#### RECORDS ####

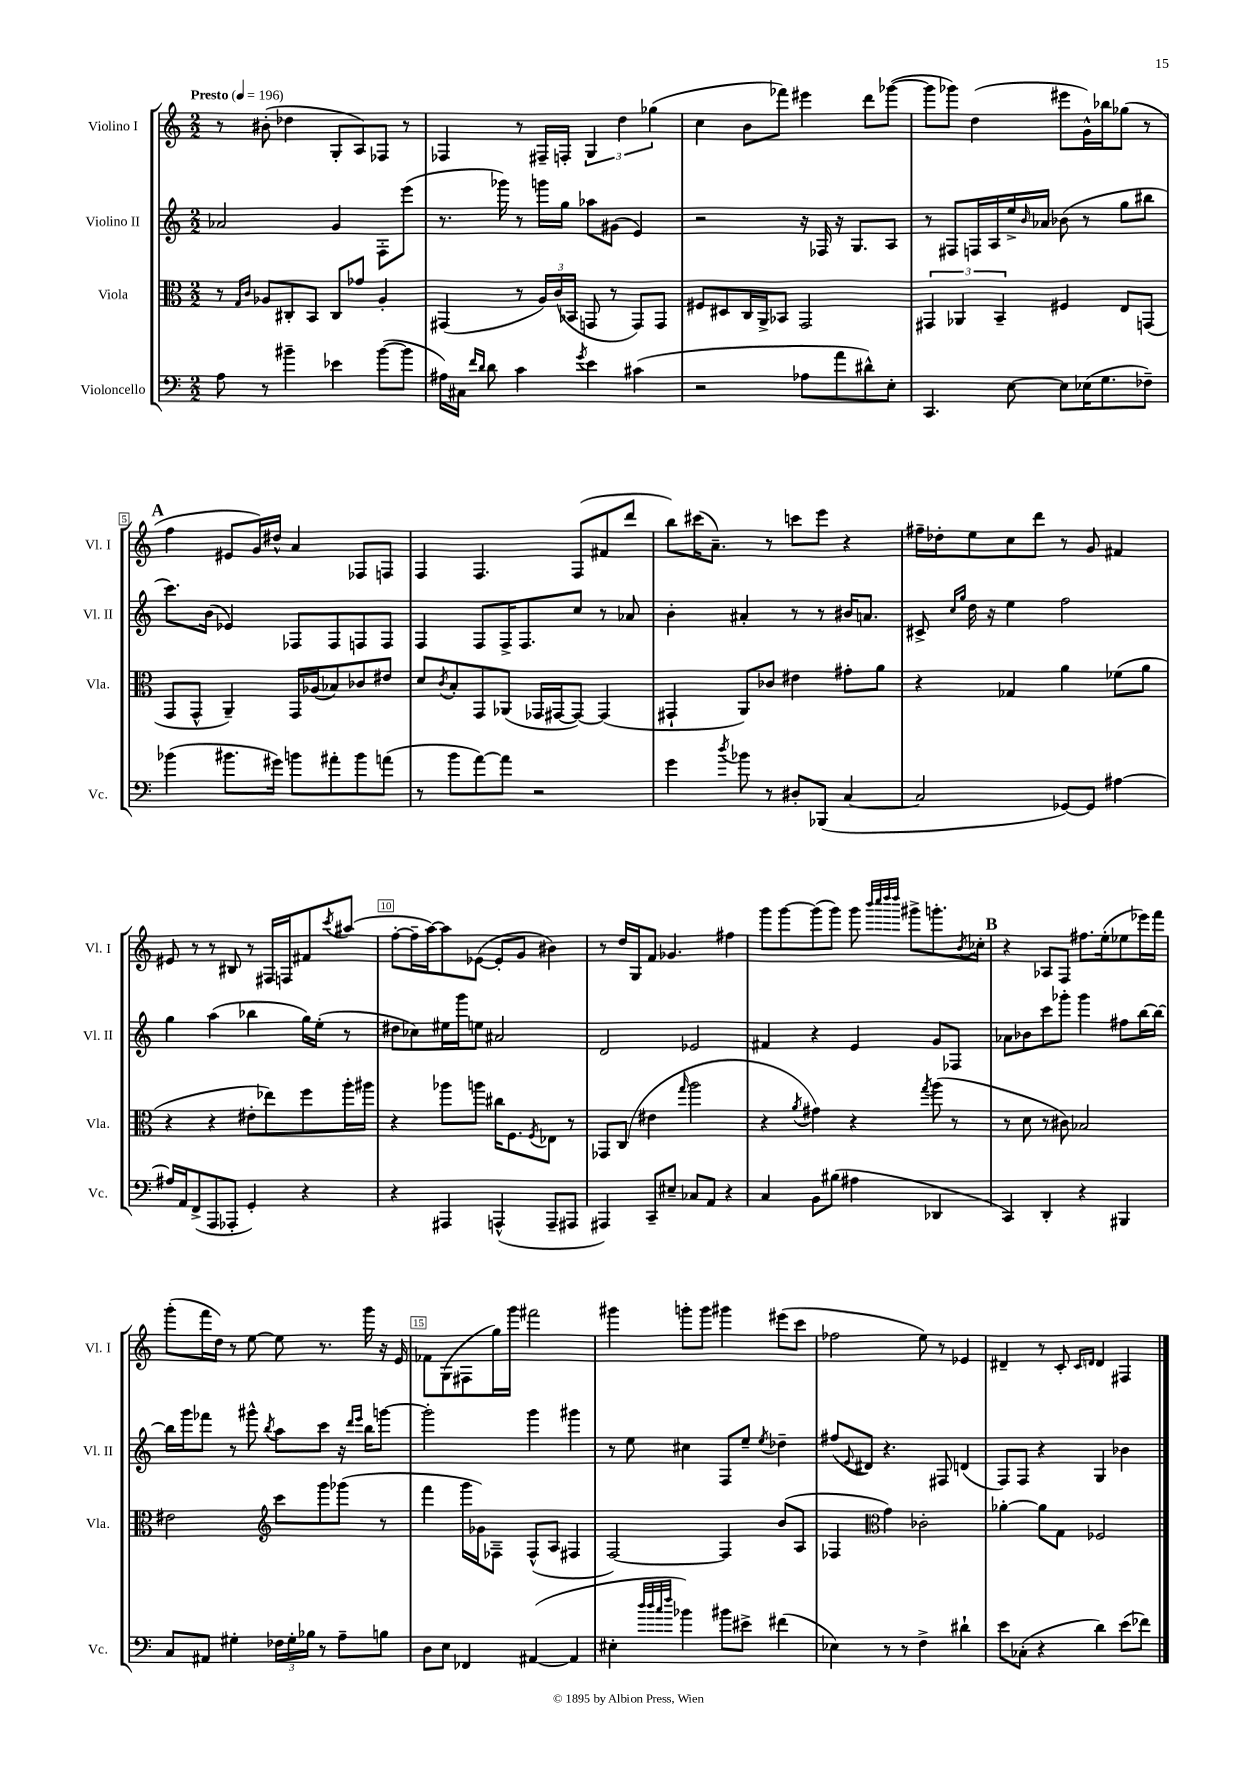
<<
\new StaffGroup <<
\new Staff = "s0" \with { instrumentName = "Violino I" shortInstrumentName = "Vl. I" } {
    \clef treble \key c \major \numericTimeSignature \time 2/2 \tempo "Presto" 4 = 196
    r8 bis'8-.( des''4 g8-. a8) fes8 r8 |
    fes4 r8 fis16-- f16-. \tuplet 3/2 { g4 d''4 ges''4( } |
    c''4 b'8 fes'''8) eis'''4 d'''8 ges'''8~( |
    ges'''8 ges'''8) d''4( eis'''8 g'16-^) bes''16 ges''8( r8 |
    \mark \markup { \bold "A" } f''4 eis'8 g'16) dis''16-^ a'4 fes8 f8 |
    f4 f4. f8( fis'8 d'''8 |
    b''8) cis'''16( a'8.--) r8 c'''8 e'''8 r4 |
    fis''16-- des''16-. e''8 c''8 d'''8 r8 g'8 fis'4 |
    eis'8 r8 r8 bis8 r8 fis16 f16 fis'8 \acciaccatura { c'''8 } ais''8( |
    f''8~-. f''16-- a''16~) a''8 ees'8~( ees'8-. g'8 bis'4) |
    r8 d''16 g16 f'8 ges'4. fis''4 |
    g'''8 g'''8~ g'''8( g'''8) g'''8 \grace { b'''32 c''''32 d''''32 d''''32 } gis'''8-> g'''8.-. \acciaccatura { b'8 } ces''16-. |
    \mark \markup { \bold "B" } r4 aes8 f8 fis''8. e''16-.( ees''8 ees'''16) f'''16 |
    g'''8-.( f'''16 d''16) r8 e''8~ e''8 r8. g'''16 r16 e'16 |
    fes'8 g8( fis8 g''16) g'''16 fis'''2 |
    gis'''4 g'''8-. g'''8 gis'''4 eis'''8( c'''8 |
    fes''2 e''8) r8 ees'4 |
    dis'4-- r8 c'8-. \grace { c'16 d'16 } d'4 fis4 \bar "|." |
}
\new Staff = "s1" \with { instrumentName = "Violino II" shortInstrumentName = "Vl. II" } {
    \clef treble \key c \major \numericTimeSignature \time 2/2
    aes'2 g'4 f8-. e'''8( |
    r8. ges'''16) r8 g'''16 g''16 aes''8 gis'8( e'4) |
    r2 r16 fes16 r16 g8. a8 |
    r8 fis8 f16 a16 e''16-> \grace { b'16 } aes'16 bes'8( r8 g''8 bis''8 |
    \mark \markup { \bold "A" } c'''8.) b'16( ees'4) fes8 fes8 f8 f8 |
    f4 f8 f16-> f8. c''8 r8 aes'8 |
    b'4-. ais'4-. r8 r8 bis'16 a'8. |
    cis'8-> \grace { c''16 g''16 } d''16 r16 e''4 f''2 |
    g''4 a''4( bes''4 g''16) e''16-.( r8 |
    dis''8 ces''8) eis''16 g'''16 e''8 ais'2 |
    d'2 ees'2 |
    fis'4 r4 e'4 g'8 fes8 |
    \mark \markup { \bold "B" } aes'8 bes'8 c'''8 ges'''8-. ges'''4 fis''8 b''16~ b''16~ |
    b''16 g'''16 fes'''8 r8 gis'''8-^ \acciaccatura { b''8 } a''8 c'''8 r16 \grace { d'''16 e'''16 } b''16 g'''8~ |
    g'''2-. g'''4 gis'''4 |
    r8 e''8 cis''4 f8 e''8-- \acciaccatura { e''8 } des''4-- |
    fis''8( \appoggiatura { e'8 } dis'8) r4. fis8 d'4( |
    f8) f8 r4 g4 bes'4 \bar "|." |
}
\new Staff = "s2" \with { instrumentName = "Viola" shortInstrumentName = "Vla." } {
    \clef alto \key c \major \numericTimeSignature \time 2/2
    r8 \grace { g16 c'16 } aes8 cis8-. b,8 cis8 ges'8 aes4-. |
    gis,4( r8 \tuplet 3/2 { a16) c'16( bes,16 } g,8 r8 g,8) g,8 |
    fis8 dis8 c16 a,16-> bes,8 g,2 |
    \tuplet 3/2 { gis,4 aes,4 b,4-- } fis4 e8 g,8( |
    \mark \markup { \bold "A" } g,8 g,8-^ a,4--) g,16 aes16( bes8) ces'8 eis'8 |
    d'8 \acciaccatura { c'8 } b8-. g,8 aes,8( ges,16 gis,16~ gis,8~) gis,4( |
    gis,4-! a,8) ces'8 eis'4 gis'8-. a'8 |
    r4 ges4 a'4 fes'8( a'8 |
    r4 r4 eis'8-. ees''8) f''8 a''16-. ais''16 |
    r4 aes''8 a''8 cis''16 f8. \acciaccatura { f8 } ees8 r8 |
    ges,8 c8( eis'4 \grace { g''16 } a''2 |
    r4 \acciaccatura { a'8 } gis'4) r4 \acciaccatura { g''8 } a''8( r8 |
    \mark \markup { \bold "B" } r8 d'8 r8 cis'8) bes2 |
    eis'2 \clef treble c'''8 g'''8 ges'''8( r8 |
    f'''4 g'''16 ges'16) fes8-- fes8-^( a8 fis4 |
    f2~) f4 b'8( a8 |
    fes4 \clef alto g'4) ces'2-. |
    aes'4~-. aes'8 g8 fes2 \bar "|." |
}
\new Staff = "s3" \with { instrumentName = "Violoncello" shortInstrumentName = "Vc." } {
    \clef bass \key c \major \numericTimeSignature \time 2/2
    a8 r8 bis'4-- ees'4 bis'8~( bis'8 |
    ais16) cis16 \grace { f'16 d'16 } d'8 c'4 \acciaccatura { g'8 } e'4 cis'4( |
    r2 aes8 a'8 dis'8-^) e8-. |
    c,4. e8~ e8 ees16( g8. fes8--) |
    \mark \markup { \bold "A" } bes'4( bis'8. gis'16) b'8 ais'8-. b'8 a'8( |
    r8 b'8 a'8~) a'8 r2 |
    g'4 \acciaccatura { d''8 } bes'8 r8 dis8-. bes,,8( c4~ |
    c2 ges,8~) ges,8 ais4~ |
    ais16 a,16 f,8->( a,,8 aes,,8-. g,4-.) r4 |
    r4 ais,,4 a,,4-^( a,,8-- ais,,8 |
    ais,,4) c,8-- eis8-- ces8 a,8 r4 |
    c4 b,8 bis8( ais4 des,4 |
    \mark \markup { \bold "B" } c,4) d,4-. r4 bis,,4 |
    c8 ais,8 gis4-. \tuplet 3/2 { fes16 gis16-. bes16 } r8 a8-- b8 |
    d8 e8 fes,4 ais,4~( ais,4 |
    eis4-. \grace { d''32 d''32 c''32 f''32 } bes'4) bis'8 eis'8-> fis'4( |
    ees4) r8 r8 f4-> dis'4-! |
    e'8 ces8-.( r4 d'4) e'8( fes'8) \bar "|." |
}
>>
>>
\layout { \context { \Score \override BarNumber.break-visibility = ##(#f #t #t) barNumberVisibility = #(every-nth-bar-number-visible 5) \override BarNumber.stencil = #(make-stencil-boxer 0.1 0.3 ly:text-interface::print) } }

####

GIVEN INSTRUCTION => Reproduce the notation of every item above line for line, with no changes. Leave the pictures out of your answer.

TASK SOLUTION =>
<<
\new StaffGroup <<
\new Staff = "s0" \with { instrumentName = "Violino I" shortInstrumentName = "Vl. I" } {
    \clef treble \key c \major \numericTimeSignature \time 2/2 \tempo "Presto" 4 = 196
    r8 bis'8-.( des''4 g8-. a8) fes8 r8 |
    fes4 r8 fis16-- f16-. \tuplet 3/2 { g4 d''4 ges''4( } |
    c''4 b'8 fes'''8) eis'''4 d'''8 ges'''8~( |
    ges'''8 ges'''8) d''4( eis'''8 g'16-^) bes''16 ges''8( r8 |
    \mark \markup { \bold "A" } f''4 eis'8 g'16) dis''16-^ a'4 fes8 f8 |
    f4 f4. f8( fis'8 d'''8 |
    b''8) cis'''16( a'8.--) r8 c'''8 e'''8 r4 |
    fis''16-- des''16-. e''8 c''8 d'''8 r8 g'8 fis'4 |
    eis'8 r8 r8 bis8 r8 fis16 f16 fis'8 \acciaccatura { c'''8 } ais''8( |
    f''8~-. f''16-- a''16~) a''8 ees'8~( ees'8-. g'8 bis'4) |
    r8 d''16 g16 f'8 ges'4. fis''4 |
    g'''8 g'''8~ g'''8( g'''8) g'''8 \grace { b'''32 c''''32 d''''32 d''''32 } gis'''8-> g'''8.-. \acciaccatura { b'8 } ces''16-. |
    \mark \markup { \bold "B" } r4 aes8 f8 fis''8. e''16-.( ees''8 ees'''16) f'''16 |
    g'''8-.( f'''16 d''16) r8 e''8~ e''8 r8. g'''16 r16 e'16 |
    fes'8 g8( fis8 g''16) g'''16 fis'''2 |
    gis'''4 g'''8-. g'''8 gis'''4 eis'''8( c'''8 |
    fes''2 e''8) r8 ees'4 |
    dis'4-- r8 c'8-. \grace { c'16 d'16 } d'4 fis4 \bar "|." |
}
\new Staff = "s1" \with { instrumentName = "Violino II" shortInstrumentName = "Vl. II" } {
    \clef treble \key c \major \numericTimeSignature \time 2/2
    aes'2 g'4 f8-. e'''8( |
    r8. ges'''16) r8 g'''16 g''16 aes''8 gis'8( e'4) |
    r2 r16 fes16 r16 g8. a8 |
    r8 fis8 f16 a16 e''16-> \grace { b'16 } aes'16 bes'8( r8 g''8 bis''8 |
    \mark \markup { \bold "A" } c'''8.) b'16( ees'4) fes8 fes8 f8 f8 |
    f4 f8 f16-> f8. c''8 r8 aes'8 |
    b'4-. ais'4-. r8 r8 bis'16 a'8. |
    cis'8-> \grace { c''16 g''16 } d''16 r16 e''4 f''2 |
    g''4 a''4( bes''4 g''16) e''16-.( r8 |
    dis''8 ces''8) eis''16 g'''16 e''8 ais'2 |
    d'2 ees'2 |
    fis'4 r4 e'4 g'8 fes8 |
    \mark \markup { \bold "B" } aes'8 bes'8 c'''8 ges'''8-. ges'''4 fis''8 b''16~ b''16~ |
    b''16 g'''16 fes'''8 r8 gis'''8-^ \acciaccatura { b''8 } a''8 c'''8 r16 \grace { d'''16 e'''16 } b''16 g'''8~ |
    g'''2-. g'''4 gis'''4 |
    r8 e''8 cis''4 f8 e''8-- \acciaccatura { e''8 } des''4-- |
    fis''8( \appoggiatura { e'8 } dis'8) r4. fis8 d'4( |
    f8) f8 r4 g4 bes'4 \bar "|." |
}
\new Staff = "s2" \with { instrumentName = "Viola" shortInstrumentName = "Vla." } {
    \clef alto \key c \major \numericTimeSignature \time 2/2
    r8 \grace { g16 c'16 } aes8 cis8-. b,8 cis8 ges'8 aes4-. |
    gis,4( r8 \tuplet 3/2 { a16) c'16( bes,16 } g,8 r8 g,8) g,8 |
    fis8 dis8 c16 a,16-> bes,8 g,2 |
    \tuplet 3/2 { gis,4 aes,4 b,4-- } fis4 e8 g,8( |
    \mark \markup { \bold "A" } g,8 g,8-^ a,4--) g,16 aes16( bes8) ces'8 eis'8 |
    d'8 \acciaccatura { c'8 } b8-. g,8 aes,8( ges,16 gis,16~ gis,8~) gis,4( |
    gis,4-! a,8) ces'8 eis'4 gis'8-. a'8 |
    r4 ges4 a'4 fes'8( a'8 |
    r4 r4 eis'8-. ees''8) f''8 a''16-. ais''16 |
    r4 aes''8 a''8 cis''16 f8. \acciaccatura { f8 } ees8 r8 |
    ges,8 c8( eis'4 \grace { g''16 } a''2 |
    r4 \acciaccatura { a'8 } gis'4) r4 \acciaccatura { g''8 } a''8( r8 |
    \mark \markup { \bold "B" } r8 d'8 r8 cis'8) bes2 |
    eis'2 \clef treble c'''8 g'''8 ges'''8( r8 |
    f'''4 g'''16 ges'16) fes8-- fes8-^( a8 fis4 |
    f2~) f4 b'8( a8 |
    fes4 \clef alto g'4) ces'2-. |
    aes'4~-. aes'8 g8 fes2 \bar "|." |
}
\new Staff = "s3" \with { instrumentName = "Violoncello" shortInstrumentName = "Vc." } {
    \clef bass \key c \major \numericTimeSignature \time 2/2
    a8 r8 bis'4-- ees'4 bis'8~( bis'8 |
    ais16) cis16 \grace { f'16 d'16 } d'8 c'4 \acciaccatura { g'8 } e'4 cis'4( |
    r2 aes8 a'8 dis'8-^) e8-. |
    c,4. e8~ e8 ees16( g8. fes8--) |
    \mark \markup { \bold "A" } bes'4( bis'8. gis'16) b'8 ais'8-. b'8 a'8( |
    r8 b'8 a'8~) a'8 r2 |
    g'4 \acciaccatura { d''8 } bes'8 r8 dis8-. bes,,8( c4~ |
    c2 ges,8~) ges,8 ais4~ |
    ais16 a,16 f,8->( a,,8 aes,,8-. g,4-.) r4 |
    r4 ais,,4 a,,4-^( a,,8-- ais,,8 |
    ais,,4) c,8-- eis8-- ces8 a,8 r4 |
    c4 b,8 bis8( ais4 des,4 |
    \mark \markup { \bold "B" } c,4) d,4-. r4 bis,,4 |
    c8 ais,8 gis4-. \tuplet 3/2 { fes16 gis16-. bes16 } r8 a8-- b8 |
    d8 e8 fes,4 ais,4~( ais,4 |
    eis4-. \grace { d''32 d''32 c''32 f''32 } bes'4) bis'8 eis'8-> fis'4( |
    ees4) r8 r8 f4-> dis'4-! |
    e'8 ces8-.( r4 d'4) e'8( fes'8) \bar "|." |
}
>>
>>
\layout { \context { \Score \override BarNumber.break-visibility = ##(#f #t #t) barNumberVisibility = #(every-nth-bar-number-visible 5) \override BarNumber.stencil = #(make-stencil-boxer 0.1 0.3 ly:text-interface::print) } }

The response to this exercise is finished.